→ **Prompt**
Your answer must be the lines from the one containing "suruluril (grey) [146,352]" through the last line of the records below, copied exactly, with the pictures left out.
[[ Records for the exercise, beginning ]]
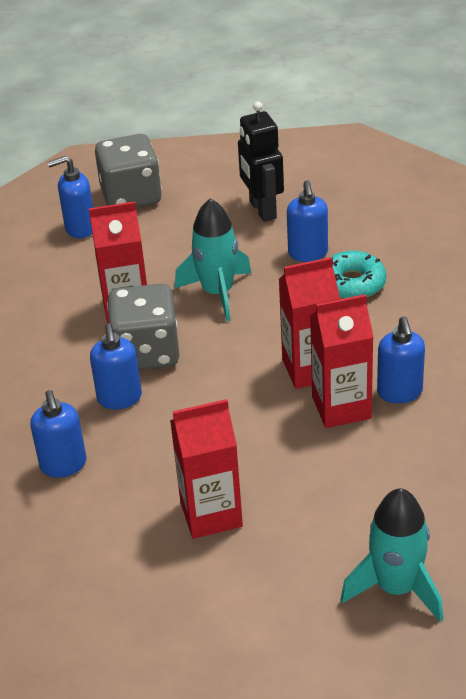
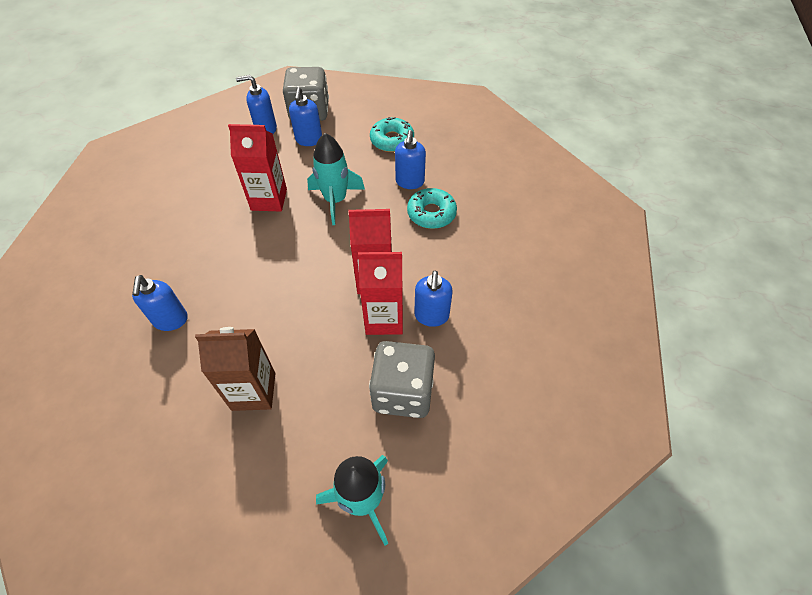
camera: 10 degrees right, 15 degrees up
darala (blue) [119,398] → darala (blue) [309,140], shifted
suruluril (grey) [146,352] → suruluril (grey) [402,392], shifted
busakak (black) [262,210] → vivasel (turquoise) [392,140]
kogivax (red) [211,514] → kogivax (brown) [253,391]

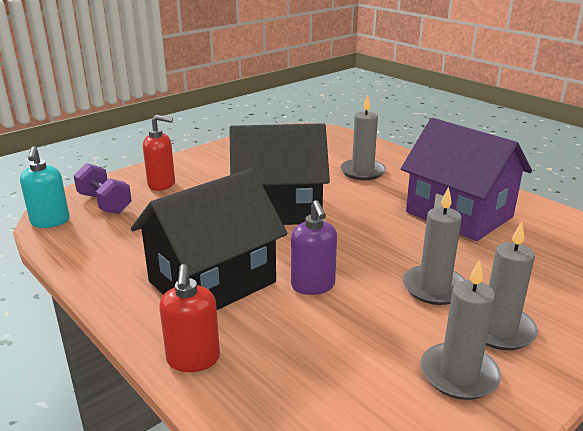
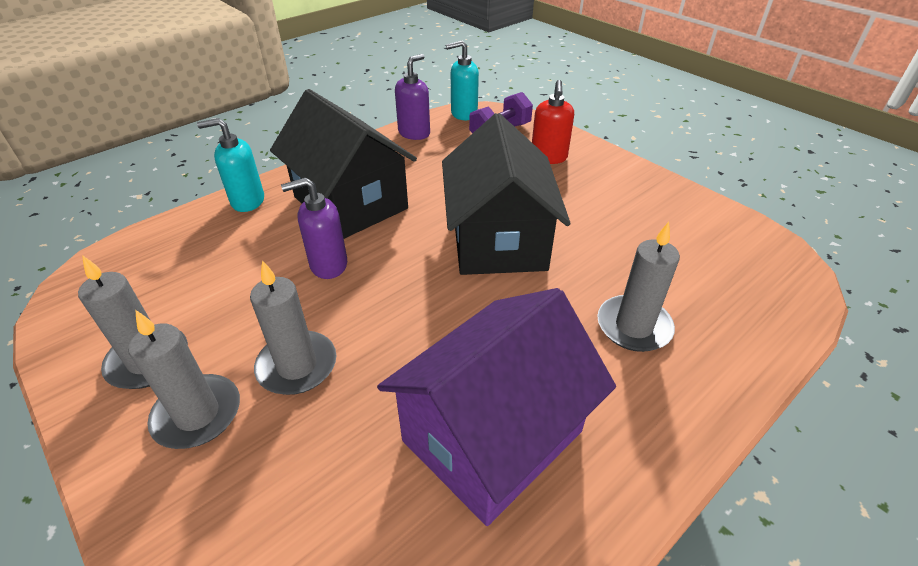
camera: 90 degrees right, 15 degrees up
- → darala (purple) [414,133]
darala (red) [193,359] → darala (turquoise) [247,201]

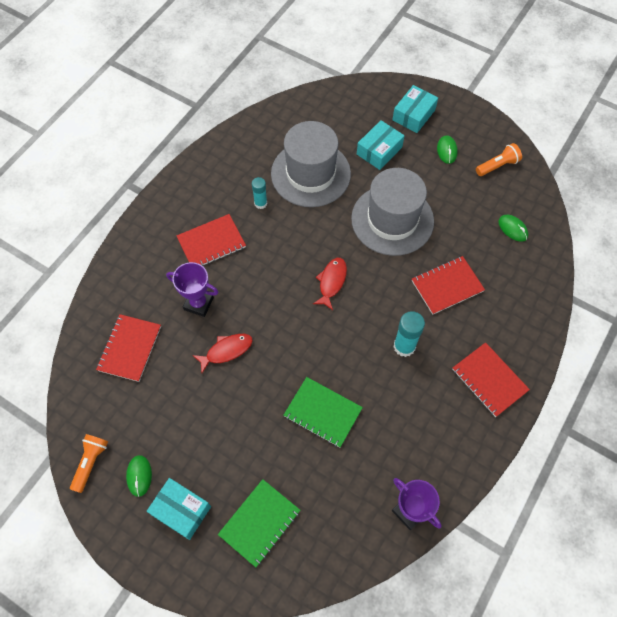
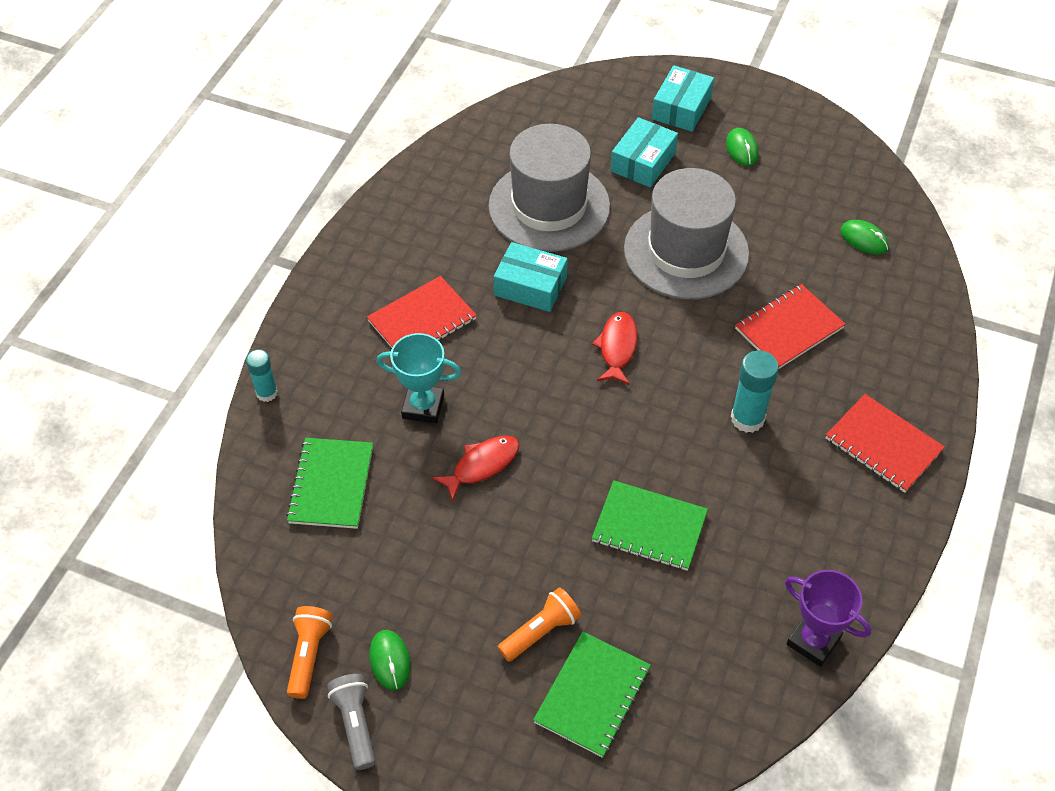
camera: 10 degrees left, 10 degrees down
- → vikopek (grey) [355,724]
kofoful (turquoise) [181,510] → kofoful (turquoise) [530,286], shifted
mobubidu (turquoise) [260,203] → mobubidu (turquoise) [267,393], shifted
vikopek (orange) [497,166] → vikopek (orange) [540,631], shifted
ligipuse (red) [130,348] → ligipuse (green) [331,484]
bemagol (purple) [198,304] → bemagol (turquoise) [423,407]

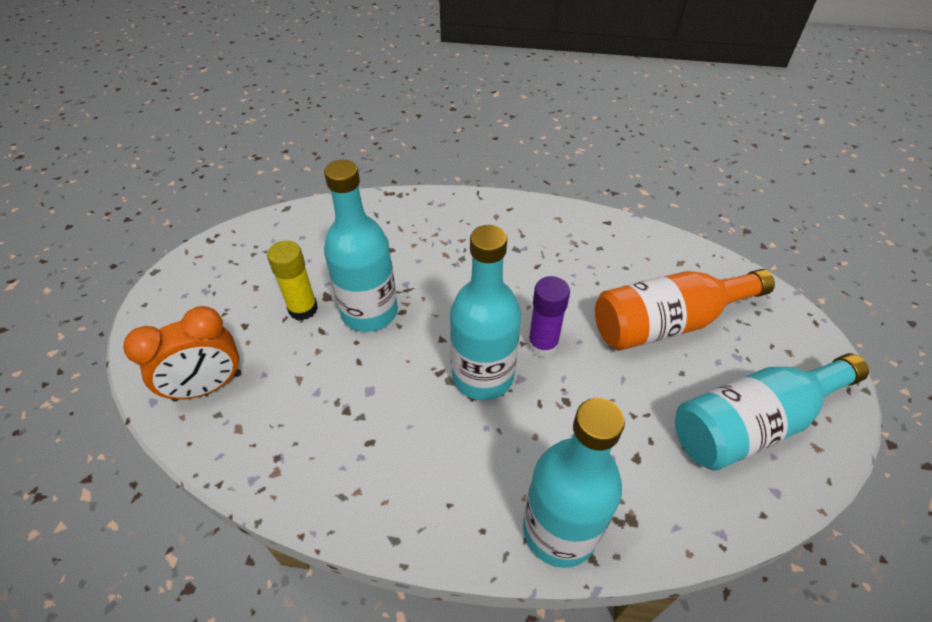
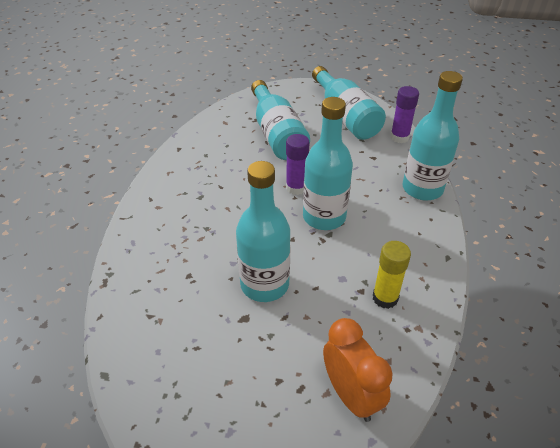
camera: 90 degrees left, 5 degrees down
- → mobubidu (purple) [399,137]
mobubidu (yellow) [303,309] → mobubidu (yellow) [385,298], shifted
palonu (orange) [668,323] → palonu (turquoise) [277,134]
[[ Records for the exercise, end ]]
→ **Answer for this exercise**
suruluril (grey) [146,352] → suruluril (grey) [402,392], shifted
busakak (black) [262,210] → vivasel (turquoise) [392,140]
kogivax (red) [211,514] → kogivax (brown) [253,391]

camera: 90 degrees right, 15 degrees up
- → darala (purple) [414,133]
darala (red) [193,359] → darala (turquoise) [247,201]

camera: 10 degrees left, 10 degrees down
- → vikopek (grey) [355,724]
kofoful (turquoise) [181,510] → kofoful (turquoise) [530,286], shifted
mobubidu (turquoise) [260,203] → mobubidu (turquoise) [267,393], shifted
vikopek (orange) [497,166] → vikopek (orange) [540,631], shifted
ligipuse (red) [130,348] → ligipuse (green) [331,484]
bemagol (purple) [198,304] → bemagol (turquoise) [423,407]

camera: 90 degrees left, 5 degrees down
- → mobubidu (purple) [399,137]
mobubidu (yellow) [303,309] → mobubidu (yellow) [385,298], shifted
palonu (orange) [668,323] → palonu (turquoise) [277,134]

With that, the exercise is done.